YOUR TASK =>
Search the data below for "turquoise" and report how many lines contain it, with no other text.

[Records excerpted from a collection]
::::::

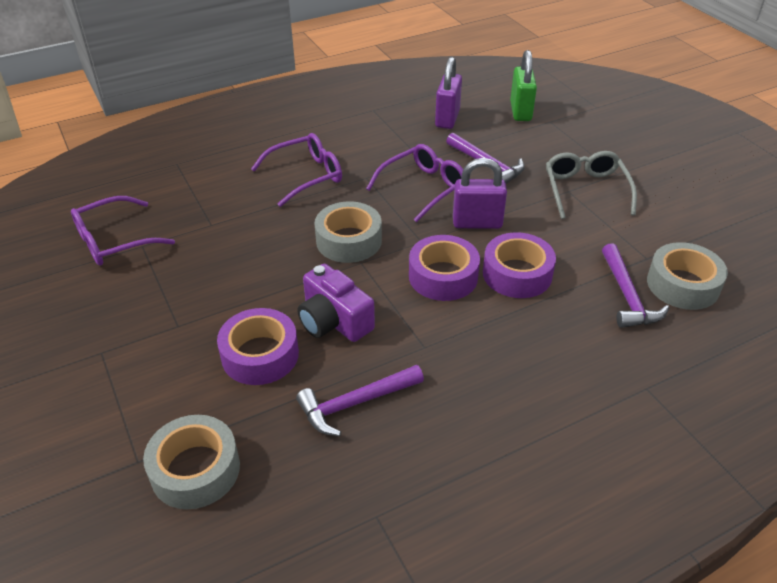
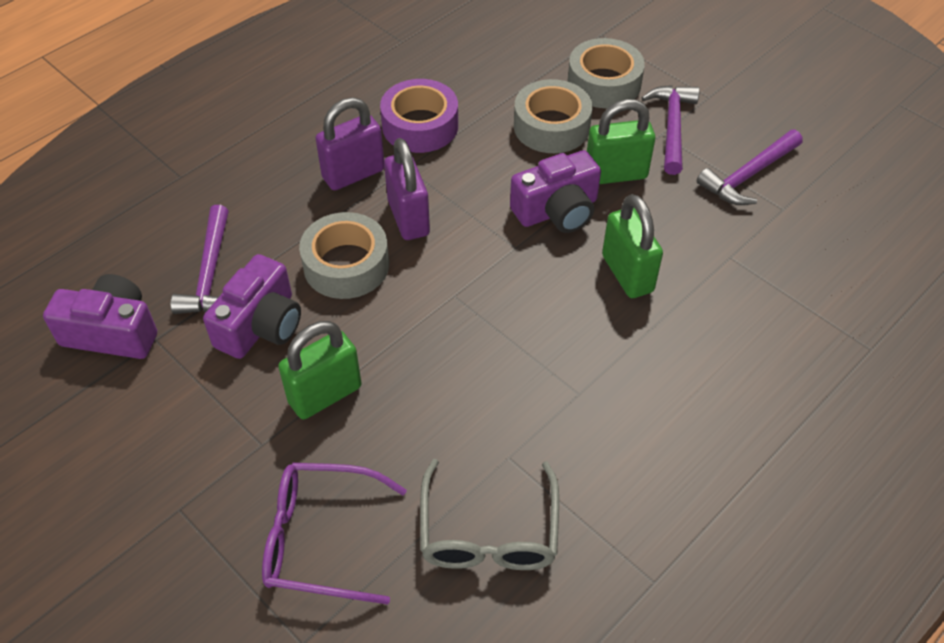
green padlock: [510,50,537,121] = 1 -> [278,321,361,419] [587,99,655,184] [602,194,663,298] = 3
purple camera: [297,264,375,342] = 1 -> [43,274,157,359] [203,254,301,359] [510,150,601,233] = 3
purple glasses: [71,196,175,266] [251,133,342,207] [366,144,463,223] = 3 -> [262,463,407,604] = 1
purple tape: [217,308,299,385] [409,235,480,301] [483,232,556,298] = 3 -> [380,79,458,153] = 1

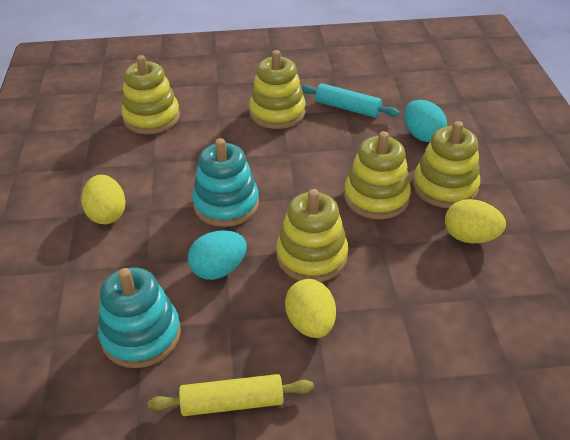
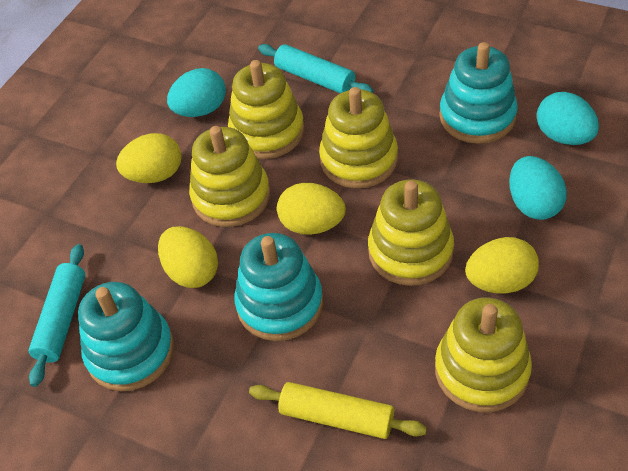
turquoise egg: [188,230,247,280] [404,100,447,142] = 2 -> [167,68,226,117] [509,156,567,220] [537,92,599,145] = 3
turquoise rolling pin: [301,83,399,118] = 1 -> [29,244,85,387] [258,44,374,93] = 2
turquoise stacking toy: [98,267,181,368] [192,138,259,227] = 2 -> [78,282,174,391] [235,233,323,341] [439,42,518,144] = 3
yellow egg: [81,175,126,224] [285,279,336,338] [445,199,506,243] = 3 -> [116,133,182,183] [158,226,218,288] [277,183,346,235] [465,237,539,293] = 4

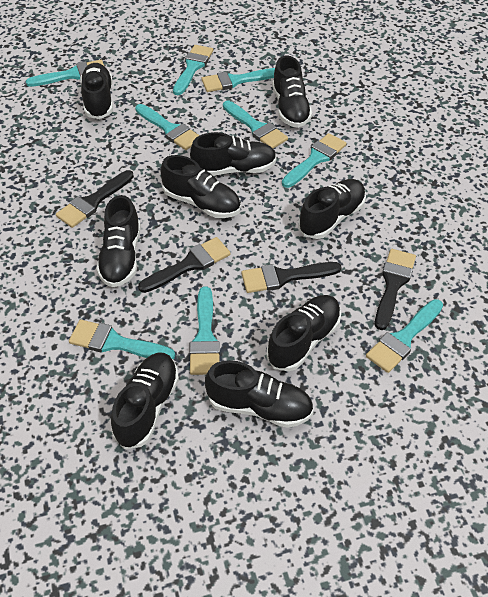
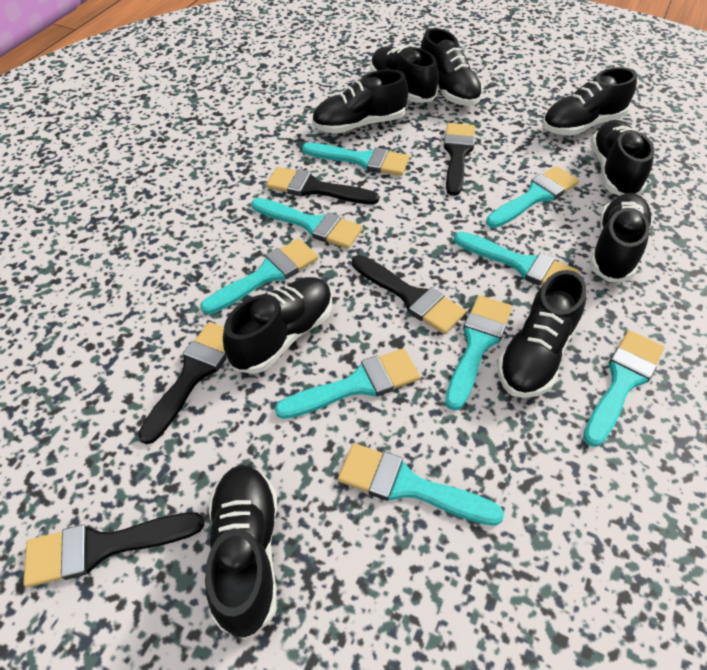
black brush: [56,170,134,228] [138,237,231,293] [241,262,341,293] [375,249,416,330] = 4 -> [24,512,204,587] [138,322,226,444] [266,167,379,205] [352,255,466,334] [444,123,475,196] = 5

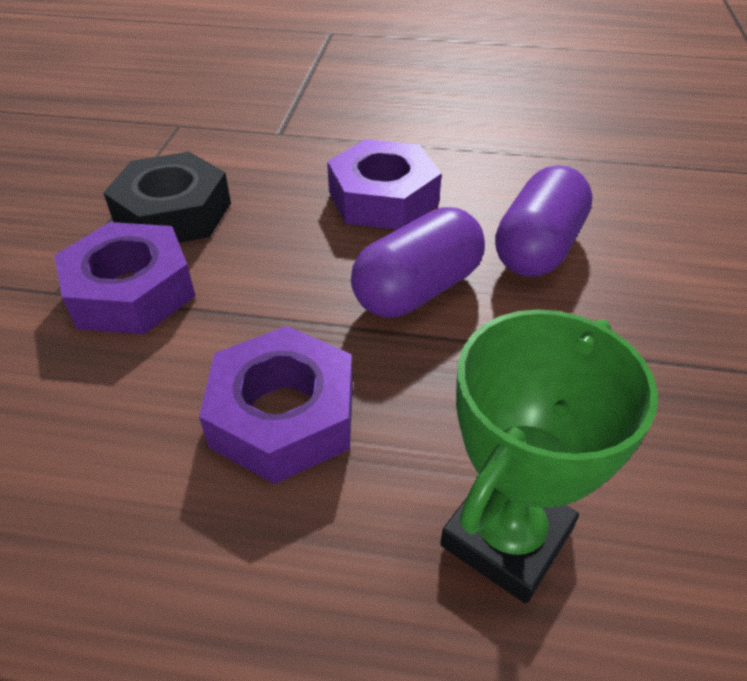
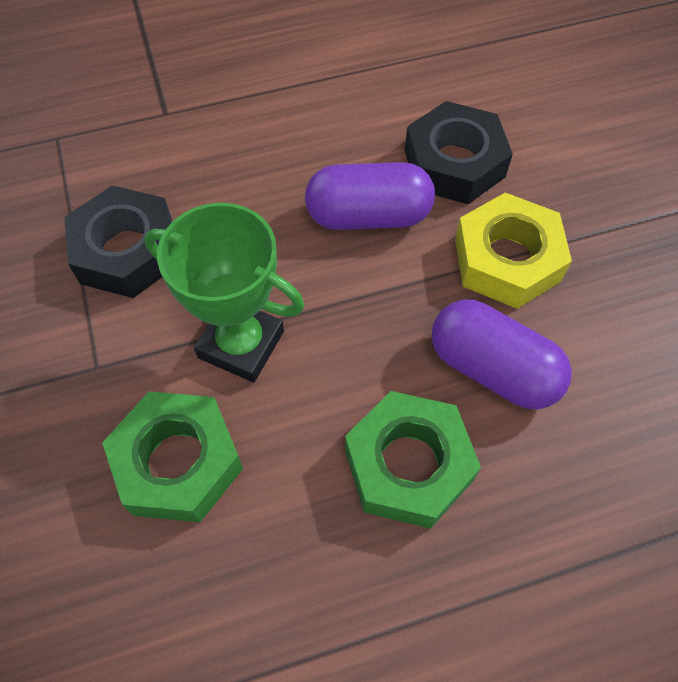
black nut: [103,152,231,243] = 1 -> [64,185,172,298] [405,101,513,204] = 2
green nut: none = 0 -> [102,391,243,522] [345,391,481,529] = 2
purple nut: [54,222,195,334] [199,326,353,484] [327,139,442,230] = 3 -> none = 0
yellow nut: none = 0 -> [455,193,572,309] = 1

::::::

RESPONSE TO THIS EXERCISE =>
3